Work required ::
Below are some records; work out how many of their lines contain "blue" and give the number only.

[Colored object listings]
******************************

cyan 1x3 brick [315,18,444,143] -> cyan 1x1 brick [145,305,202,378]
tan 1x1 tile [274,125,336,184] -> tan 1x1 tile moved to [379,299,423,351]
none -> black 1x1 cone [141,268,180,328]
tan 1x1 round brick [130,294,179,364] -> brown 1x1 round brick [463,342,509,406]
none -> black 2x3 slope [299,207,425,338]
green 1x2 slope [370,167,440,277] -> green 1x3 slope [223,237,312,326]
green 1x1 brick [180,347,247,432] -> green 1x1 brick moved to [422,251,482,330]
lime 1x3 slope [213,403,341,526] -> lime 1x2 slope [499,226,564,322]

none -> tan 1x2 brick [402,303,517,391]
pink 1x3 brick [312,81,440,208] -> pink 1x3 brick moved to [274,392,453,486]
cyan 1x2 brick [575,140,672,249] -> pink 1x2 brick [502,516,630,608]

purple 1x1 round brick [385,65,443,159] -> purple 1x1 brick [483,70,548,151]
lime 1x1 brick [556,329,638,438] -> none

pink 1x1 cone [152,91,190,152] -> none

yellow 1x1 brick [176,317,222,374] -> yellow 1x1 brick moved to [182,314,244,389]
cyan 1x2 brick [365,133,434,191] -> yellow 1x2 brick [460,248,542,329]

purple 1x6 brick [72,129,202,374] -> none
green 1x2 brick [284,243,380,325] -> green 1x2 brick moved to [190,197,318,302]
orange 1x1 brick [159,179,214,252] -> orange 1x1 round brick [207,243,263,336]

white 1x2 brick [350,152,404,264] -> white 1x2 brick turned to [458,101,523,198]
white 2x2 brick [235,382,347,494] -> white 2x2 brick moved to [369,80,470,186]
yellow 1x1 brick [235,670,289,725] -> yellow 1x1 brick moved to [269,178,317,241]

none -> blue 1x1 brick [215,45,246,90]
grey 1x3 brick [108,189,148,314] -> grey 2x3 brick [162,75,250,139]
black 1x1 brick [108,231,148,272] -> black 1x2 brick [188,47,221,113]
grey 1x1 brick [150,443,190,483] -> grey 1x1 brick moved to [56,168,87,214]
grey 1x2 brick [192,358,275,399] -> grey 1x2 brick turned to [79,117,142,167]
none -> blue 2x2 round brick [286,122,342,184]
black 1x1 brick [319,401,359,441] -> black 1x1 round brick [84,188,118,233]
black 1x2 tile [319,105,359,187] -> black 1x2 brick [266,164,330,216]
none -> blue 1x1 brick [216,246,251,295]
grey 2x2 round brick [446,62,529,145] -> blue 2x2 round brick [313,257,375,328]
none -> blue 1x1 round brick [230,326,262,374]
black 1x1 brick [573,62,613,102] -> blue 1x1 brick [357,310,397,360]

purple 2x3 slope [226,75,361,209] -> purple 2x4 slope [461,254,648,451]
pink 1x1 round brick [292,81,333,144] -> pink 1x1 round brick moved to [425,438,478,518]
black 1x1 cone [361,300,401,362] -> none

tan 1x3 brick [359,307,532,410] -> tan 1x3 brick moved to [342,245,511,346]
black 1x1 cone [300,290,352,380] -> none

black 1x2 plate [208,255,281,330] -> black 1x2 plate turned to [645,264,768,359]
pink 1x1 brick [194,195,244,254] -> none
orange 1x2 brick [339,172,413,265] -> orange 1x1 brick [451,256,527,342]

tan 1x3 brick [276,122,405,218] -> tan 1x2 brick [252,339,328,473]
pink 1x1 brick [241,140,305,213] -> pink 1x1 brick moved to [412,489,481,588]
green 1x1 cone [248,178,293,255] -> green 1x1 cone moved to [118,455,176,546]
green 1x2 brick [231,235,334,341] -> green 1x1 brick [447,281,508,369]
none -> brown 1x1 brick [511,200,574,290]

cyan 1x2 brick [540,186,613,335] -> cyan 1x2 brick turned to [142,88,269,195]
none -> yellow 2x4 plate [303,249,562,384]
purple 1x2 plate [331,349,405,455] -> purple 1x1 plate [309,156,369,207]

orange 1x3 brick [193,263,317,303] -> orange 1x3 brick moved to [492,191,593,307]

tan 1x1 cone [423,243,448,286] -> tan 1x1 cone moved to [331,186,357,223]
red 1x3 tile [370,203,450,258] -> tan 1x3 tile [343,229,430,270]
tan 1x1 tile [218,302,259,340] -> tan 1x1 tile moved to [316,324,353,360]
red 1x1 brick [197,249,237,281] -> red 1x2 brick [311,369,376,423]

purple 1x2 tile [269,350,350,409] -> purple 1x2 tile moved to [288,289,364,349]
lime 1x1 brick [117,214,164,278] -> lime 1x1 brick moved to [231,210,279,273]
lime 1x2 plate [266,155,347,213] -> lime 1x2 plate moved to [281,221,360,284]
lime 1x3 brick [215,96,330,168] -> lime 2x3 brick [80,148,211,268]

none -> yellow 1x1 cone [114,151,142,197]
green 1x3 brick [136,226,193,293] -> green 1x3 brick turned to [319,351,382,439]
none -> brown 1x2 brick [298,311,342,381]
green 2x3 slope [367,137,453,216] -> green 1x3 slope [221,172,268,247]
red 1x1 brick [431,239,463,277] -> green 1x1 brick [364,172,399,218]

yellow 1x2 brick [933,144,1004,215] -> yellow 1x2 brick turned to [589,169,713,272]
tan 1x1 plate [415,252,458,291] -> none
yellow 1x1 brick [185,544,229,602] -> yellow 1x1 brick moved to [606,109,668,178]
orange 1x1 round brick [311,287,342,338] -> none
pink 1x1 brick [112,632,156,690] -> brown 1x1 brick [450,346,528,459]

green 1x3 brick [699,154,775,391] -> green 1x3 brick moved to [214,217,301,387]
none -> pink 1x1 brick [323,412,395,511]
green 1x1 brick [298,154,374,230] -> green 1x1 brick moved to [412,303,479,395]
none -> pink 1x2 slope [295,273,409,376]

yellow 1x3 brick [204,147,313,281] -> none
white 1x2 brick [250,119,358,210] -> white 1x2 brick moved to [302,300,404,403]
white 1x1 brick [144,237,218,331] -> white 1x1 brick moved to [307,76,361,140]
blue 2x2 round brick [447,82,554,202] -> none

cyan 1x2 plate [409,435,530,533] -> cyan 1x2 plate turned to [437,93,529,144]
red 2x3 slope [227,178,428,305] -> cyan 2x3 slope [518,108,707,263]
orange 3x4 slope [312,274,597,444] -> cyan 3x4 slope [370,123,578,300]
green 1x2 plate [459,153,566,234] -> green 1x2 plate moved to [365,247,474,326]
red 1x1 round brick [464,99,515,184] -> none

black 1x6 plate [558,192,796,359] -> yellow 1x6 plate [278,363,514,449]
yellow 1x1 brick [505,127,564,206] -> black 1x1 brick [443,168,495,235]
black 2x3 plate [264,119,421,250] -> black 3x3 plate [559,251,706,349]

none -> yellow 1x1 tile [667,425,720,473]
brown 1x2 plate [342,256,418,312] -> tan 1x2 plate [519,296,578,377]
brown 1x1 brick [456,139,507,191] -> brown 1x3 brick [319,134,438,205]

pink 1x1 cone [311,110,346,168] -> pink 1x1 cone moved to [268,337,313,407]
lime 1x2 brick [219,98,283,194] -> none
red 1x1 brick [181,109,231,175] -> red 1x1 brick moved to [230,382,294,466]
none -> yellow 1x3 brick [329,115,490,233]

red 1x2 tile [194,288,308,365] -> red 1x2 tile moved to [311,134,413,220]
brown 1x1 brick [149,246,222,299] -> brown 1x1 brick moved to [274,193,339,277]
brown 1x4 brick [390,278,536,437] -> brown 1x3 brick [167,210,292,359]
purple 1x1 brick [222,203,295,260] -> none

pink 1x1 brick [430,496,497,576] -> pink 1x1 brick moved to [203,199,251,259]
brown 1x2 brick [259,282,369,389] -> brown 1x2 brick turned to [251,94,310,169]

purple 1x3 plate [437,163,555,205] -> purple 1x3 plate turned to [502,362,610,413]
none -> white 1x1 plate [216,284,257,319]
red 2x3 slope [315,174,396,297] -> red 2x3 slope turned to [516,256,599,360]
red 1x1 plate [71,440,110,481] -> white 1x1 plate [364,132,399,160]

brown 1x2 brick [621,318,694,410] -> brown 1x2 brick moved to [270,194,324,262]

******************************

Exercise output ::
7